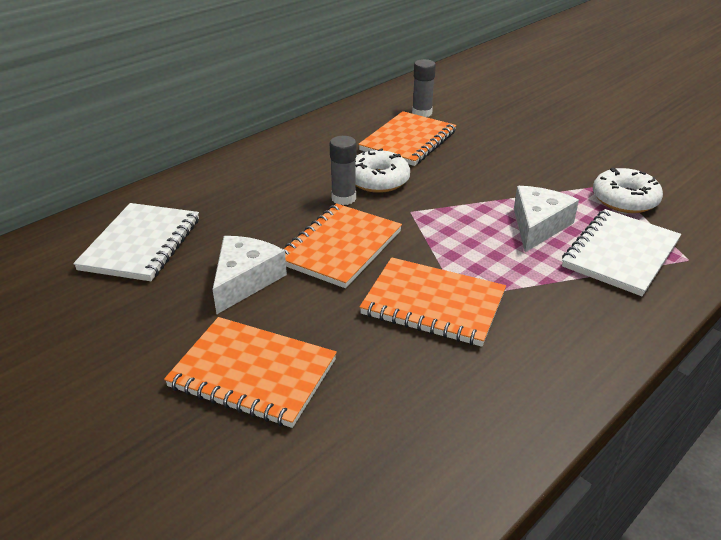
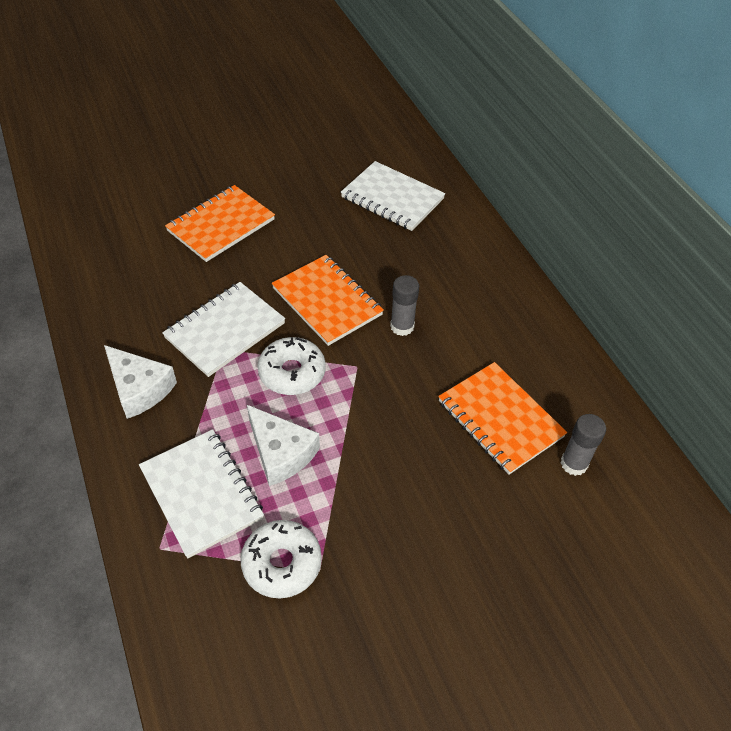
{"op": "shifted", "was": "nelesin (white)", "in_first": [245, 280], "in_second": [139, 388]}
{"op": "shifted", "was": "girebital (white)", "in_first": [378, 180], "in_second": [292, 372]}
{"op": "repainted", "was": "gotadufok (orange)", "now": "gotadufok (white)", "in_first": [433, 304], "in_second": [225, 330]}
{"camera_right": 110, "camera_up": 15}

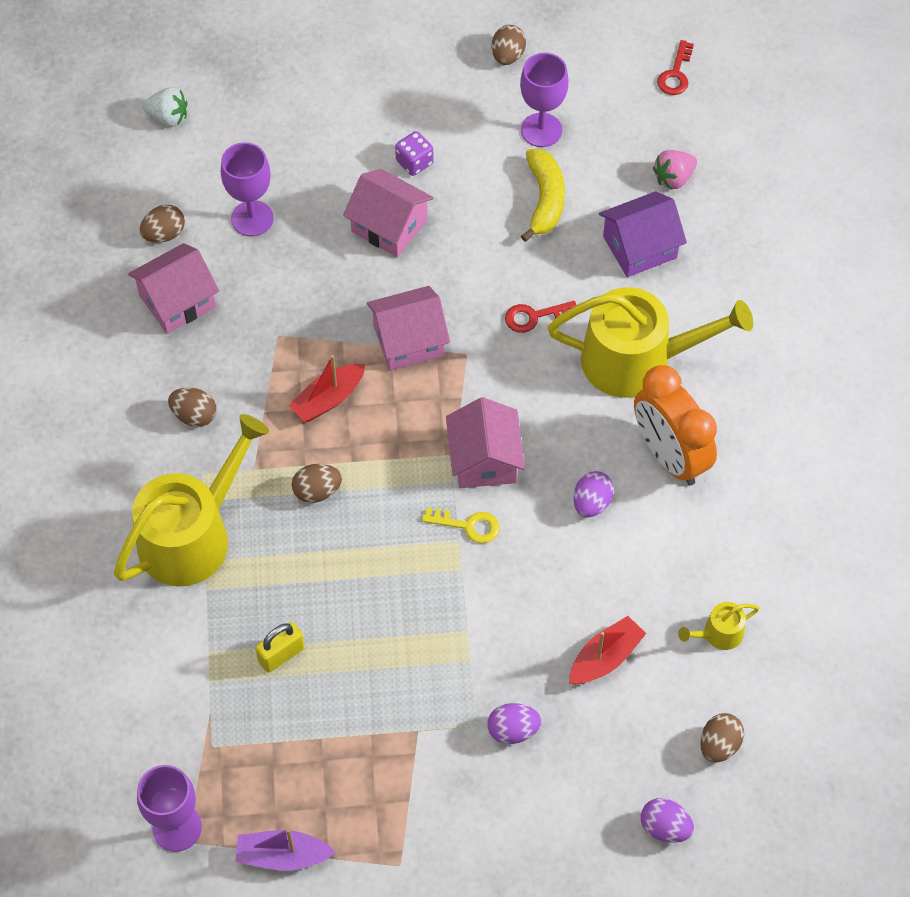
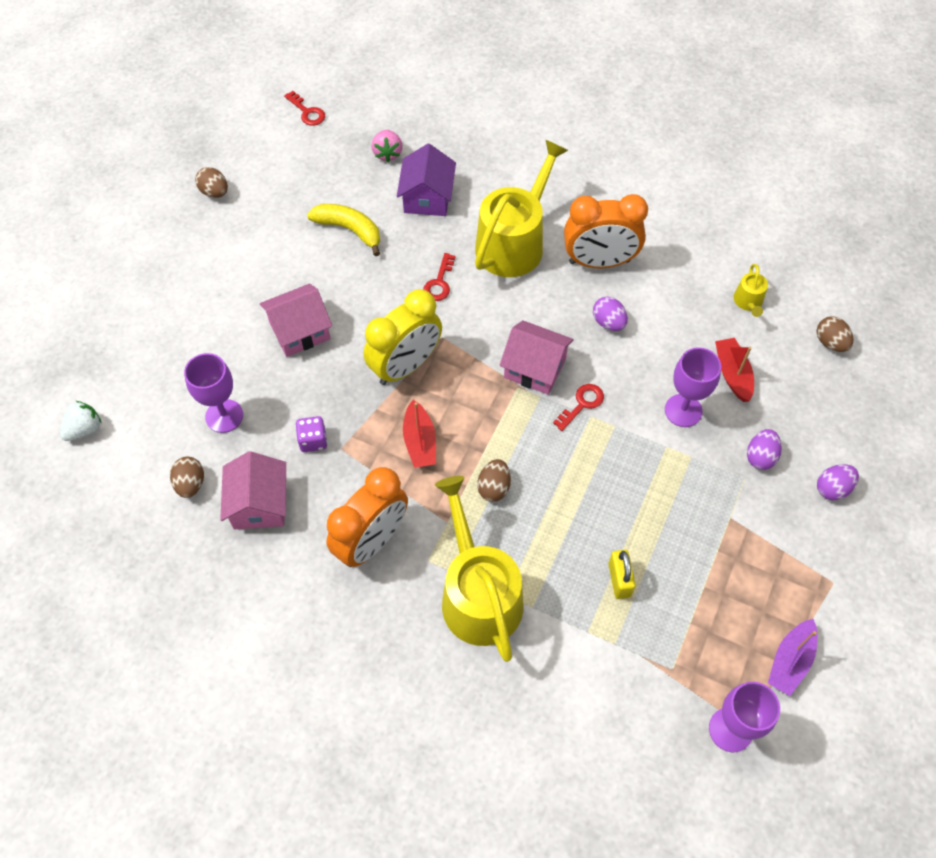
{"op": "shifted", "was": "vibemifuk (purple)", "in_first": [414, 162], "in_second": [313, 440]}
{"op": "shifted", "was": "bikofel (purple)", "in_first": [541, 130], "in_second": [683, 410]}
{"op": "shifted", "was": "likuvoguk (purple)", "in_first": [665, 827], "in_second": [832, 488]}
{"op": "swapped", "was": "likuvoguk (brown)", "now": "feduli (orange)", "in_first": [194, 415], "in_second": [372, 541]}
{"op": "swapped", "was": "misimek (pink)", "now": "feduli (yellow)", "in_first": [408, 340], "in_second": [405, 366]}
{"op": "repainted", "was": "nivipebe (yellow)", "now": "nivipebe (red)", "in_first": [468, 525], "in_second": [582, 404]}
{"camera_right": -60, "camera_up": 0}

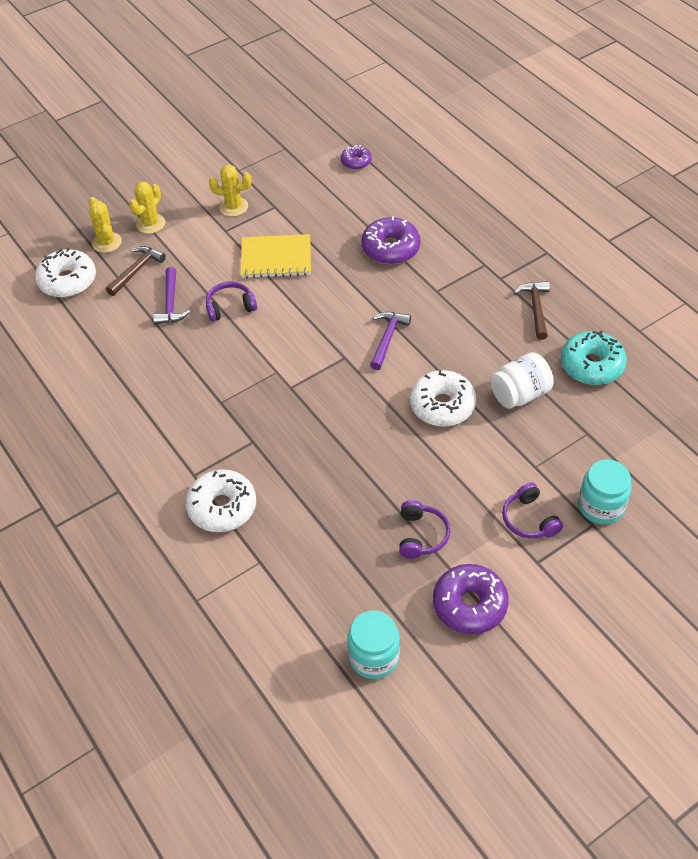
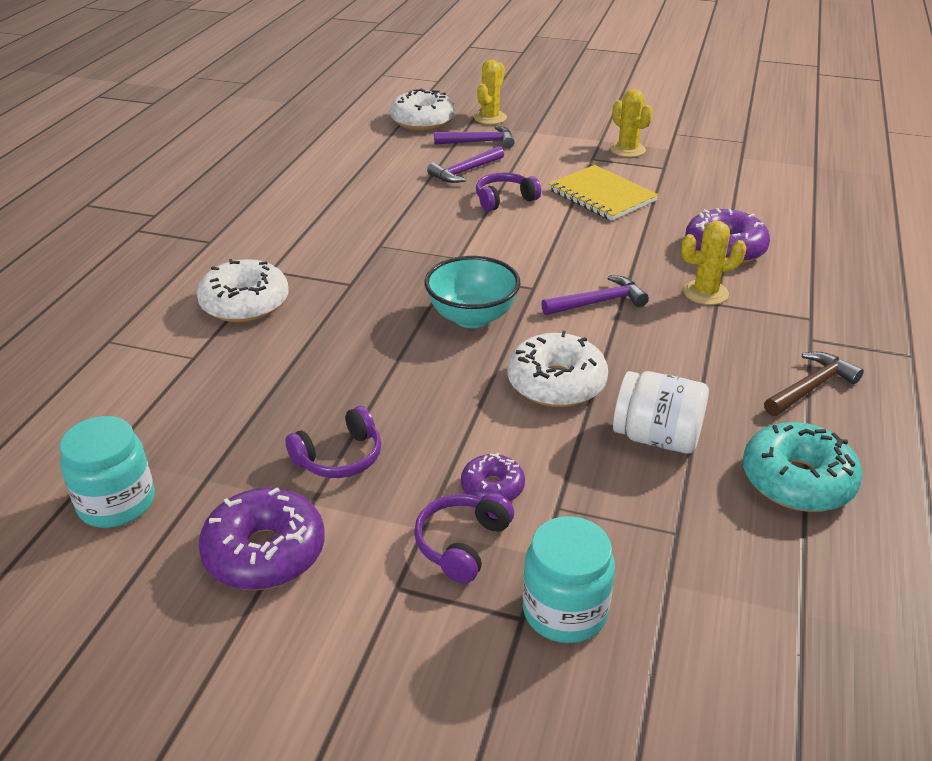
{"op": "new", "now": "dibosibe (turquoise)", "in_second": [472, 317]}
{"op": "shifted", "was": "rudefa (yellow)", "in_first": [150, 223], "in_second": [705, 293]}
{"op": "shifted", "was": "girebital (purple)", "in_first": [356, 162], "in_second": [492, 487]}
{"op": "repainted", "was": "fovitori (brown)", "now": "fovitori (purple)", "in_first": [136, 270], "in_second": [479, 142]}
{"op": "rotated", "was": "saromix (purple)", "in_first": [230, 307], "in_second": [504, 200], "clockwise": -60}
{"camera_right": 50, "camera_up": -15}

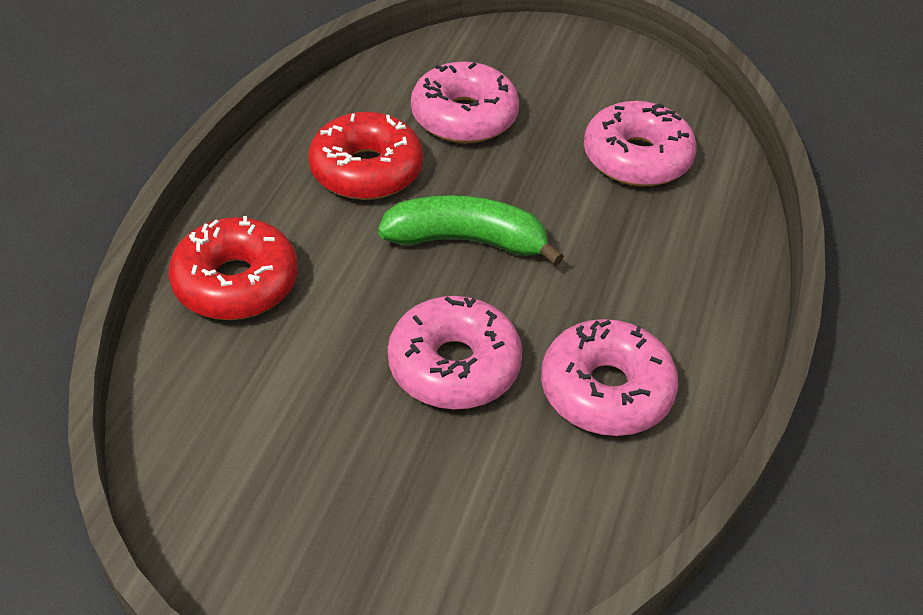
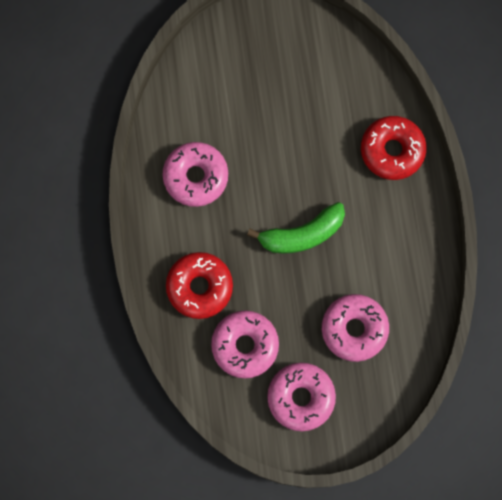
{"op": "shifted", "was": "girebital (red)", "in_first": [366, 170], "in_second": [199, 287]}
{"op": "shifted", "was": "girebital (pink)", "in_first": [454, 366], "in_second": [301, 397]}
{"camera_right": 155, "camera_up": 30}

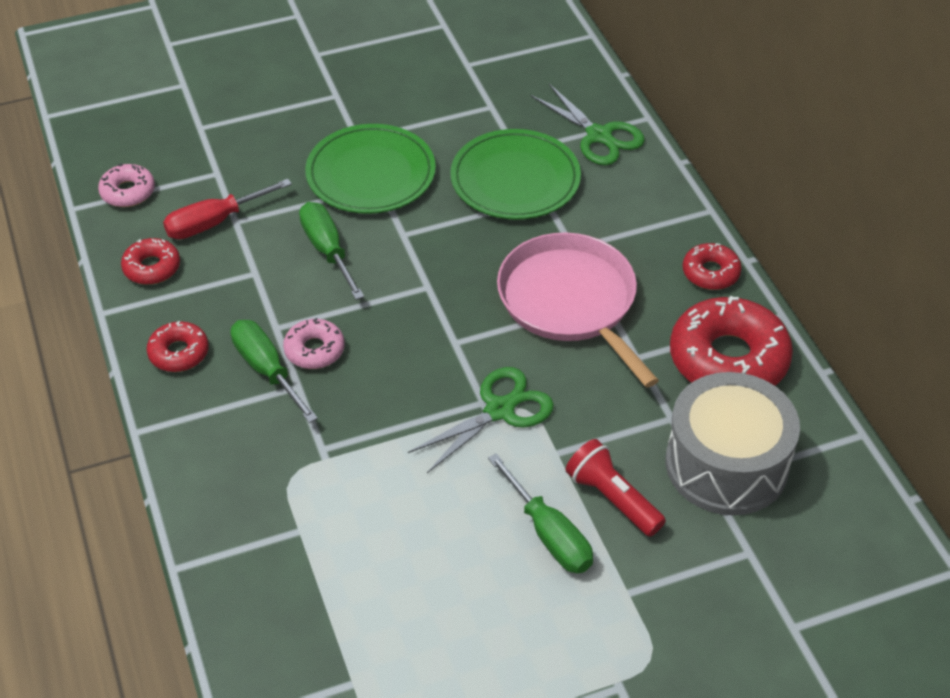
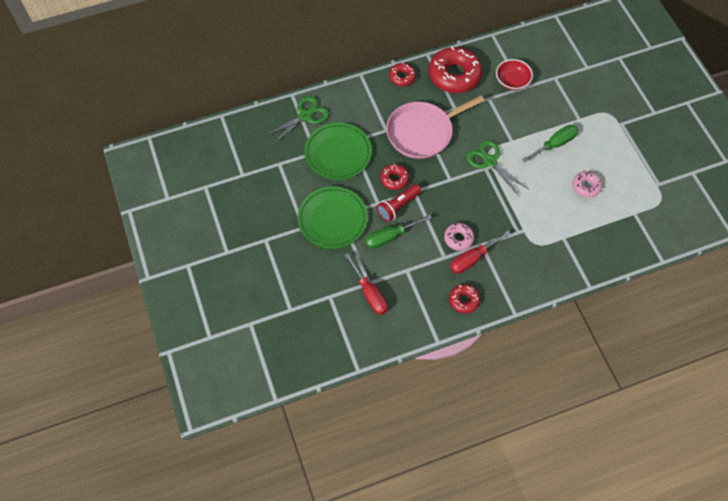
{"op": "shifted", "was": "girebital (pink)", "in_first": [128, 192], "in_second": [586, 186]}
{"op": "shifted", "was": "girebital (red)", "in_first": [152, 268], "in_second": [394, 179]}
{"op": "shifted", "was": "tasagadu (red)", "in_first": [612, 499], "in_second": [398, 206]}
{"op": "swapped", "was": "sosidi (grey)", "now": "dibosibe (red)", "in_first": [726, 464], "in_second": [512, 81]}
{"op": "repainted", "was": "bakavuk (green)", "now": "bakavuk (red)", "in_first": [267, 370], "in_second": [472, 259]}
{"camera_right": -90, "camera_up": 15}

··········

What you are asked to do:
Copy all lines from the data above that contain the word "white".

Solution below:
{"op": "shifted", "was": "nelesin (white)", "in_first": [245, 280], "in_second": [139, 388]}
{"op": "shifted", "was": "girebital (white)", "in_first": [378, 180], "in_second": [292, 372]}
{"op": "repainted", "was": "gotadufok (orange)", "now": "gotadufok (white)", "in_first": [433, 304], "in_second": [225, 330]}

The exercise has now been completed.